====== DATASET ENTRIES

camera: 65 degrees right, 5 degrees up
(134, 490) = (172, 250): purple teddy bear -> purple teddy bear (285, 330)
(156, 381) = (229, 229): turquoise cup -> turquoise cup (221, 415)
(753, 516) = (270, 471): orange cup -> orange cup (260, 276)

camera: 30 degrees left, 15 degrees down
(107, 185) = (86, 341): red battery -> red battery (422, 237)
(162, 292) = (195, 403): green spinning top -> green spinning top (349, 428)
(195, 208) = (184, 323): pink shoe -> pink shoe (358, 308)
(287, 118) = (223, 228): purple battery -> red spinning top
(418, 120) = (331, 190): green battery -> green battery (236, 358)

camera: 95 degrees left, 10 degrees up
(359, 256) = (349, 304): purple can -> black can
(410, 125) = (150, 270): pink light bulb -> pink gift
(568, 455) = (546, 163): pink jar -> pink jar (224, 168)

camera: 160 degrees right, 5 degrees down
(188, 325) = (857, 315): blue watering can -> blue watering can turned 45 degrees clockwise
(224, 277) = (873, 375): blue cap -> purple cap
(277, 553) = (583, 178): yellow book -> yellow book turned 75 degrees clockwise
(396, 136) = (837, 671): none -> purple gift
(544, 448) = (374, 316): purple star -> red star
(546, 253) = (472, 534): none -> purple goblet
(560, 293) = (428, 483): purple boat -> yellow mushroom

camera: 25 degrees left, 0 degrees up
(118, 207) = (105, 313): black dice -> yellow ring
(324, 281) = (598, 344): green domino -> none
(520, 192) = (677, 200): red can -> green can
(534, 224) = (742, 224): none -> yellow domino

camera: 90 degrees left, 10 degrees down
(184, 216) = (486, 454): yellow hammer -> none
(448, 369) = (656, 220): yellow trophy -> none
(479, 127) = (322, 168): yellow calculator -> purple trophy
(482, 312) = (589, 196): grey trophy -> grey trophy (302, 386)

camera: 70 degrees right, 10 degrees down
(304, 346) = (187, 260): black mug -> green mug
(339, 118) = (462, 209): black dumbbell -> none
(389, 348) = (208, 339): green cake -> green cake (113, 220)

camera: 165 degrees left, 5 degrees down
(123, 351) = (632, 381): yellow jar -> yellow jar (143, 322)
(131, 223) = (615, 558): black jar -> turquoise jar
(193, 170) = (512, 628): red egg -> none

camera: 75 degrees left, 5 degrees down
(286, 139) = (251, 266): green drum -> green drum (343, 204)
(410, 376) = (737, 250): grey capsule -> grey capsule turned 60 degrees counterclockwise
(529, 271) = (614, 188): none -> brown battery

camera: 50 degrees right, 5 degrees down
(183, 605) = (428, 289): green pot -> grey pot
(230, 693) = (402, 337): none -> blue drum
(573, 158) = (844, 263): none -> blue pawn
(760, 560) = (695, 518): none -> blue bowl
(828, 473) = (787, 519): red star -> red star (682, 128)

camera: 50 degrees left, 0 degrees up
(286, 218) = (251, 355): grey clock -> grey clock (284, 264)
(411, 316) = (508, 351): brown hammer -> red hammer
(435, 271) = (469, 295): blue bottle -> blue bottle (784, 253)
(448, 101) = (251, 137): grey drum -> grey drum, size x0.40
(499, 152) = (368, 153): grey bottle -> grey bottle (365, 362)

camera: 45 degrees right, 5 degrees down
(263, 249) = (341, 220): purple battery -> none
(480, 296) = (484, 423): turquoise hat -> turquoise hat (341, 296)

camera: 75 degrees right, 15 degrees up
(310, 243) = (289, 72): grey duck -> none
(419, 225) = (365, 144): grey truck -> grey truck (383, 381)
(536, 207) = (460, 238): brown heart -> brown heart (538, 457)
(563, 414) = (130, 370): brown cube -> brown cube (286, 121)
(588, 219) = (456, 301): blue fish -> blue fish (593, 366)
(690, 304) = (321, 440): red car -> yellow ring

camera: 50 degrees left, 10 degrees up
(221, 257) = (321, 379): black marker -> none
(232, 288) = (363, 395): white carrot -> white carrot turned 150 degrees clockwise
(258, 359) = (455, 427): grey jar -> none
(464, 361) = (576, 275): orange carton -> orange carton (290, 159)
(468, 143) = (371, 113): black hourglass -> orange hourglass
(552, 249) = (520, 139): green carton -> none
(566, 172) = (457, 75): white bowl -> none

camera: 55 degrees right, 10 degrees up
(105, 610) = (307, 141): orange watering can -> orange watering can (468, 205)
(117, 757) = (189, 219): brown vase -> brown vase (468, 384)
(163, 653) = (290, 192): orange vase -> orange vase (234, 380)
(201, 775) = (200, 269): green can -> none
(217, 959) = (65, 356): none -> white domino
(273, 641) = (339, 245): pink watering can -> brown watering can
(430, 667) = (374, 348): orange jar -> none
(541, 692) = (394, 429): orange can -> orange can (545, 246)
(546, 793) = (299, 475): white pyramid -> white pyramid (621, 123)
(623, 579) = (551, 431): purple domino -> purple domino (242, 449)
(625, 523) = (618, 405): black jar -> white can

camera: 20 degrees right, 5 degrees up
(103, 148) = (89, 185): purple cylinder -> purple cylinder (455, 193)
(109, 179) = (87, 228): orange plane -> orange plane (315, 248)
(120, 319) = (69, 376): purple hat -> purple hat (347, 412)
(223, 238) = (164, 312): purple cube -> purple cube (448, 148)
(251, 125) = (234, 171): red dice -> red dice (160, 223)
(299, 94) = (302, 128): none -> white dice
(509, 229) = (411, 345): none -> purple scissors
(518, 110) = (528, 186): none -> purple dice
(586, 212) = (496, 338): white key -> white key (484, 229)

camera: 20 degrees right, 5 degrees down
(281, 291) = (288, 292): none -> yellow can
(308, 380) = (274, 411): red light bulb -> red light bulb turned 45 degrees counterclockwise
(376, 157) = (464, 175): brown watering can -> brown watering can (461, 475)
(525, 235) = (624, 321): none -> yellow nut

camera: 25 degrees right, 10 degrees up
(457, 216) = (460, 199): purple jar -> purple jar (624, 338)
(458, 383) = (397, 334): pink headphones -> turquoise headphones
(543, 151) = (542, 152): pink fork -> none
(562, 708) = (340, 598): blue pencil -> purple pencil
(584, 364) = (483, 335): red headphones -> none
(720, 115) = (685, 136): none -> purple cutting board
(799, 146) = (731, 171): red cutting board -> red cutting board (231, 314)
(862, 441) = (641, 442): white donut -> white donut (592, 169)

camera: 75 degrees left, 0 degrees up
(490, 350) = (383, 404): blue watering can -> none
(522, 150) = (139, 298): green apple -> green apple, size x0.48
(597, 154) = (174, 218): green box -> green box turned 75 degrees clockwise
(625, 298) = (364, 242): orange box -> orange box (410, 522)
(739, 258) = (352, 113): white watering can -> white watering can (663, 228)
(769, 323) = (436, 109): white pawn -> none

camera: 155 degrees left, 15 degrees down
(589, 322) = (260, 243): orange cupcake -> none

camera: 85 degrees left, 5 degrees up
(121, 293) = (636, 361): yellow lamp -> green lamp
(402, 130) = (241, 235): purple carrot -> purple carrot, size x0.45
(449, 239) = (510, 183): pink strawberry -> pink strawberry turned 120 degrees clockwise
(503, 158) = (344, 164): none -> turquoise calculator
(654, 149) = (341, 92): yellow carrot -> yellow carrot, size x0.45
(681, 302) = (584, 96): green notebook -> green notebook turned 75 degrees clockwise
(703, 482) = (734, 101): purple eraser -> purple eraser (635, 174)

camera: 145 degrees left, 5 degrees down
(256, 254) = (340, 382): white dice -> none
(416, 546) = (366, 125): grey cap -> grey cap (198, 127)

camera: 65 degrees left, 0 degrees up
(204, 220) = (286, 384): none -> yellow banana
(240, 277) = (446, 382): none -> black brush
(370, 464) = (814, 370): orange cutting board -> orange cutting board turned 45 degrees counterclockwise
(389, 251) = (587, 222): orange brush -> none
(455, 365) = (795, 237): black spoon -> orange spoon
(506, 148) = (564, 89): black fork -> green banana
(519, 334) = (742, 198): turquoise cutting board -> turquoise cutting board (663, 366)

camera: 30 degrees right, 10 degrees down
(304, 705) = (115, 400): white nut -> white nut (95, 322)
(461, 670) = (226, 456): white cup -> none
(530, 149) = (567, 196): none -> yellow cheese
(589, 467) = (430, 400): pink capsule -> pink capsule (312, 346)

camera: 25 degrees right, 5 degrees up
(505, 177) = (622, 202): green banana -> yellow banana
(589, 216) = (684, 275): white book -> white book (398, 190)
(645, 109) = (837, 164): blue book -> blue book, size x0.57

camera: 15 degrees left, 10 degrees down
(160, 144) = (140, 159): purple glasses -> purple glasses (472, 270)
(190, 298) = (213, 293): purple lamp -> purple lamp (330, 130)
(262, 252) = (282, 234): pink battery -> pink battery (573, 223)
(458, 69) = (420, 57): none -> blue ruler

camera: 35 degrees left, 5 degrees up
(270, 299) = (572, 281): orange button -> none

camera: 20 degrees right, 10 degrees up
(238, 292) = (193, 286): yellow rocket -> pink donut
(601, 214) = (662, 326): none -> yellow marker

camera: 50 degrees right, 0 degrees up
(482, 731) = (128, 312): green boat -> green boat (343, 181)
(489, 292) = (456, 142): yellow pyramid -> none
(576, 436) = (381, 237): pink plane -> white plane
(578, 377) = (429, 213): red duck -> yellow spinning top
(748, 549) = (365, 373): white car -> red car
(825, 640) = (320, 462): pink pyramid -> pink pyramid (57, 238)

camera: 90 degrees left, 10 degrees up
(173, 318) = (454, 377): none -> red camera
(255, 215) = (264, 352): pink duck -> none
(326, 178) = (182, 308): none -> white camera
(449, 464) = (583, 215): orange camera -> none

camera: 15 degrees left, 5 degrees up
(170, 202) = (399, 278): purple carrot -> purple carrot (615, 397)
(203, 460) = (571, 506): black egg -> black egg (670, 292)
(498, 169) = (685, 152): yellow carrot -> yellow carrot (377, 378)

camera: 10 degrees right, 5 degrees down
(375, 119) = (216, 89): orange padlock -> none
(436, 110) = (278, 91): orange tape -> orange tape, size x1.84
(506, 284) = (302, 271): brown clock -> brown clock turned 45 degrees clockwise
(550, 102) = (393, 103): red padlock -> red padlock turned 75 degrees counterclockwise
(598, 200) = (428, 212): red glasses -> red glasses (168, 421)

============

WORK REQUIRED: Each line in the entries above, starting at the line with "(109, 179) = (87, 228): orange" and ending at the line with "(654, 149) = (341, 92): yellow", is to be printed exactly, and only those lines.

SOLVED EXERCISE:
(109, 179) = (87, 228): orange plane -> orange plane (315, 248)
(120, 319) = (69, 376): purple hat -> purple hat (347, 412)
(223, 238) = (164, 312): purple cube -> purple cube (448, 148)
(251, 125) = (234, 171): red dice -> red dice (160, 223)
(299, 94) = (302, 128): none -> white dice
(509, 229) = (411, 345): none -> purple scissors
(518, 110) = (528, 186): none -> purple dice
(586, 212) = (496, 338): white key -> white key (484, 229)

camera: 20 degrees right, 5 degrees down
(281, 291) = (288, 292): none -> yellow can
(308, 380) = (274, 411): red light bulb -> red light bulb turned 45 degrees counterclockwise
(376, 157) = (464, 175): brown watering can -> brown watering can (461, 475)
(525, 235) = (624, 321): none -> yellow nut

camera: 25 degrees right, 10 degrees up
(457, 216) = (460, 199): purple jar -> purple jar (624, 338)
(458, 383) = (397, 334): pink headphones -> turquoise headphones
(543, 151) = (542, 152): pink fork -> none
(562, 708) = (340, 598): blue pencil -> purple pencil
(584, 364) = (483, 335): red headphones -> none
(720, 115) = (685, 136): none -> purple cutting board
(799, 146) = (731, 171): red cutting board -> red cutting board (231, 314)
(862, 441) = (641, 442): white donut -> white donut (592, 169)

camera: 75 degrees left, 0 degrees up
(490, 350) = (383, 404): blue watering can -> none
(522, 150) = (139, 298): green apple -> green apple, size x0.48
(597, 154) = (174, 218): green box -> green box turned 75 degrees clockwise
(625, 298) = (364, 242): orange box -> orange box (410, 522)
(739, 258) = (352, 113): white watering can -> white watering can (663, 228)
(769, 323) = (436, 109): white pawn -> none

camera: 155 degrees left, 15 degrees down
(589, 322) = (260, 243): orange cupcake -> none

camera: 85 degrees left, 5 degrees up
(121, 293) = (636, 361): yellow lamp -> green lamp
(402, 130) = (241, 235): purple carrot -> purple carrot, size x0.45
(449, 239) = (510, 183): pink strawberry -> pink strawberry turned 120 degrees clockwise
(503, 158) = (344, 164): none -> turquoise calculator
(654, 149) = (341, 92): yellow carrot -> yellow carrot, size x0.45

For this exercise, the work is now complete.